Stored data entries

- - - -

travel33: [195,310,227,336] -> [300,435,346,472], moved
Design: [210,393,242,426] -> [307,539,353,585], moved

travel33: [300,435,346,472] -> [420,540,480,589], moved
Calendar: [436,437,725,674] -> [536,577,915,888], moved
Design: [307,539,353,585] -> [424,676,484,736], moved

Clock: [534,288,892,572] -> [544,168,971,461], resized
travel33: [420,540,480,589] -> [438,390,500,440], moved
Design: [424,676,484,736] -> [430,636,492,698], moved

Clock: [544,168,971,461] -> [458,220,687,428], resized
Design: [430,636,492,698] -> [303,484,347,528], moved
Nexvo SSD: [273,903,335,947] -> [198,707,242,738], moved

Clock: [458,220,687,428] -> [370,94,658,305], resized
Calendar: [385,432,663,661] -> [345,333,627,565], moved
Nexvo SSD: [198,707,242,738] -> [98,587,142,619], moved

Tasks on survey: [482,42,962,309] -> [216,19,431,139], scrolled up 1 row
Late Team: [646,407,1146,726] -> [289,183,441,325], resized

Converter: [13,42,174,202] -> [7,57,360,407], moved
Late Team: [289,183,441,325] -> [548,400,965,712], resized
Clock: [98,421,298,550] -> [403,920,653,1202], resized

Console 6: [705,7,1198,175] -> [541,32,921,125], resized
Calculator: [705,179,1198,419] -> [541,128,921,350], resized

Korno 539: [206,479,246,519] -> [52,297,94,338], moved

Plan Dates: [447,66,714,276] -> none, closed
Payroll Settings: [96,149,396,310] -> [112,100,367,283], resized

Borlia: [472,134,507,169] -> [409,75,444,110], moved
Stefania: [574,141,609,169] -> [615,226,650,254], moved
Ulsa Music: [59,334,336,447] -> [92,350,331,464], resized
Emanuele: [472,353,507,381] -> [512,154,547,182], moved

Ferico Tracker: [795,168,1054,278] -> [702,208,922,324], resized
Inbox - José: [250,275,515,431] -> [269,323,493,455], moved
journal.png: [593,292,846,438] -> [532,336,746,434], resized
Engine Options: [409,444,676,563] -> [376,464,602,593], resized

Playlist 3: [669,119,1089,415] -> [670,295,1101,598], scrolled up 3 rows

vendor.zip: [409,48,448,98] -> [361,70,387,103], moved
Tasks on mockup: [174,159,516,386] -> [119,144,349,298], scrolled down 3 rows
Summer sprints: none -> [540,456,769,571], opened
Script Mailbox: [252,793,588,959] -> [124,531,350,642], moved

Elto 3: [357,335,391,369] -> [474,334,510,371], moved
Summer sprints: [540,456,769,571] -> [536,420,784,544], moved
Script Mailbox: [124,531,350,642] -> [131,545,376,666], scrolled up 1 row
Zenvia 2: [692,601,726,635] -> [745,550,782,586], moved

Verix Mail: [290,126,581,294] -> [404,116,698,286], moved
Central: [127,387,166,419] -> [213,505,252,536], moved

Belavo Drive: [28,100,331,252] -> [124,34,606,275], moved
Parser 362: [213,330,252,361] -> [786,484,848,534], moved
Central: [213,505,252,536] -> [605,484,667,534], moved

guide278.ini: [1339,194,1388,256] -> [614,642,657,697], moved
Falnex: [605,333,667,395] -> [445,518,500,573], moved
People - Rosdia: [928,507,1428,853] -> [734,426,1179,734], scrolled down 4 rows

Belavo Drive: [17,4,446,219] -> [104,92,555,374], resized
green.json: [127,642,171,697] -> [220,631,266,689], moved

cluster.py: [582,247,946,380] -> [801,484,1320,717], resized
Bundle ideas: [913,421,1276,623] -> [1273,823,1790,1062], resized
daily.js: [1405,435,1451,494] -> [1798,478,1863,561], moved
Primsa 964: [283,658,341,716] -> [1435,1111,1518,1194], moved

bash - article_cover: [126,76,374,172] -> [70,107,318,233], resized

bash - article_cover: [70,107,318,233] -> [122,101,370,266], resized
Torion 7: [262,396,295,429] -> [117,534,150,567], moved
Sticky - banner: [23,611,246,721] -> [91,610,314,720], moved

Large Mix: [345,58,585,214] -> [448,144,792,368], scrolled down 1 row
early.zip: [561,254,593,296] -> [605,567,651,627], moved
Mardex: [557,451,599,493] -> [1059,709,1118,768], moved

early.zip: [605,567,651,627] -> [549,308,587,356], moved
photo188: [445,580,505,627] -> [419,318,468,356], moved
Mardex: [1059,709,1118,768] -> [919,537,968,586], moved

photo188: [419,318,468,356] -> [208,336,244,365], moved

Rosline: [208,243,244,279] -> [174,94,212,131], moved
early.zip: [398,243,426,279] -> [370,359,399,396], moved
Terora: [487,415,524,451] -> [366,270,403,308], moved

- - - -

DIRECTIONS>
Using the entries shown above, reproduce verbatim the lines from the line bearing "Script Mailbox: [124,531,350,642]" to the line bearing "People - Rosdia: [928,507,1428,853]", inclusive.

FINISHED EXERCISE>
Script Mailbox: [124,531,350,642] -> [131,545,376,666], scrolled up 1 row
Zenvia 2: [692,601,726,635] -> [745,550,782,586], moved

Verix Mail: [290,126,581,294] -> [404,116,698,286], moved
Central: [127,387,166,419] -> [213,505,252,536], moved

Belavo Drive: [28,100,331,252] -> [124,34,606,275], moved
Parser 362: [213,330,252,361] -> [786,484,848,534], moved
Central: [213,505,252,536] -> [605,484,667,534], moved

guide278.ini: [1339,194,1388,256] -> [614,642,657,697], moved
Falnex: [605,333,667,395] -> [445,518,500,573], moved
People - Rosdia: [928,507,1428,853] -> [734,426,1179,734], scrolled down 4 rows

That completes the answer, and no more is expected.